Activity: In the records below, take the line containing "C5: 100pF (GND, N28) -> 47pF (GND, N28)" and reproduce it and every subsequent line exactly, adding nothing.

[Difference listings]

Segment Open

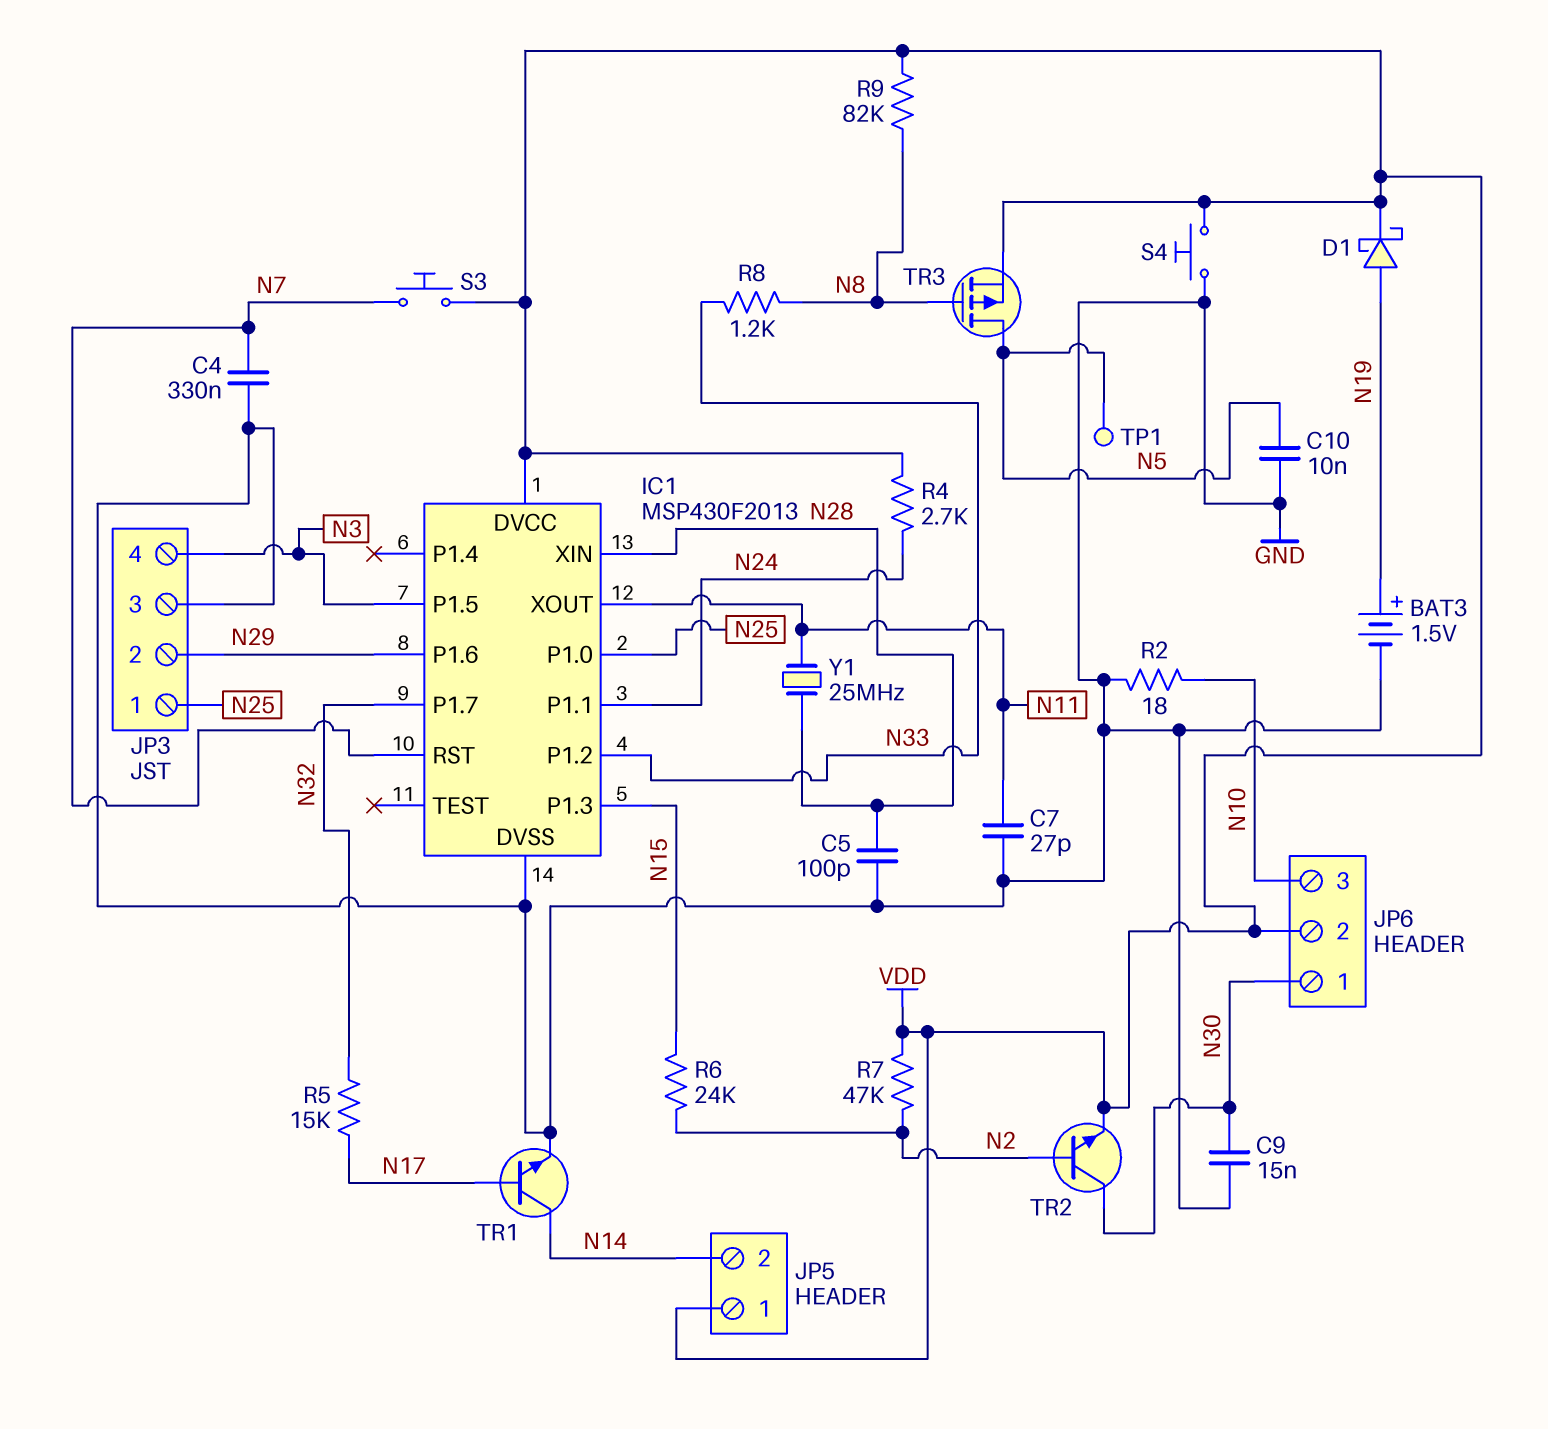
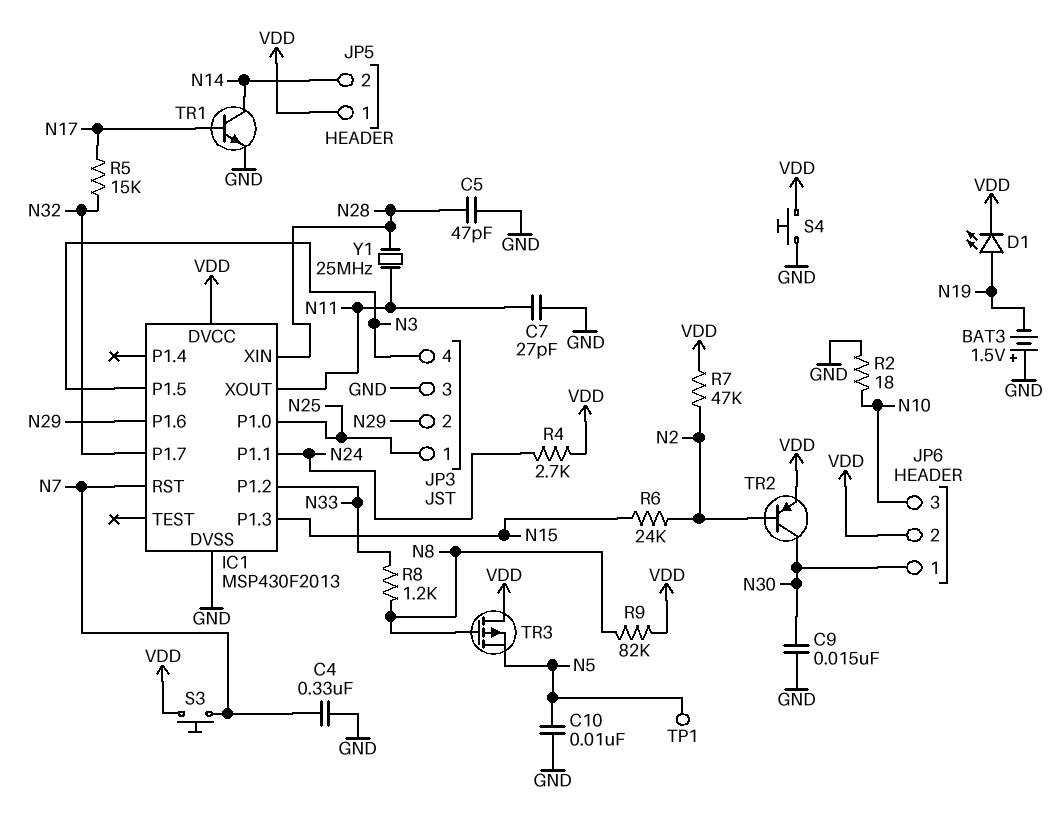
BAT3: 1.5V (plus N19, minus GND) -> 1.5V (plus GND, minus N19)
C5: 100pF (GND, N28) -> 47pF (GND, N28)
D1: schottky (A N19, K VDD) -> LED (A N19, K VDD)
TR2: NPN (B N2, C N30, E VDD) -> PNP (B N2, C N30, E VDD)
TR3: PMOS (G N8, D N5, S VDD) -> PMOS (G N8, D VDD, S N5)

Segment Closed

Written reply:
C5: 100pF (GND, N28) -> 47pF (GND, N28)
D1: schottky (A N19, K VDD) -> LED (A N19, K VDD)
TR2: NPN (B N2, C N30, E VDD) -> PNP (B N2, C N30, E VDD)
TR3: PMOS (G N8, D N5, S VDD) -> PMOS (G N8, D VDD, S N5)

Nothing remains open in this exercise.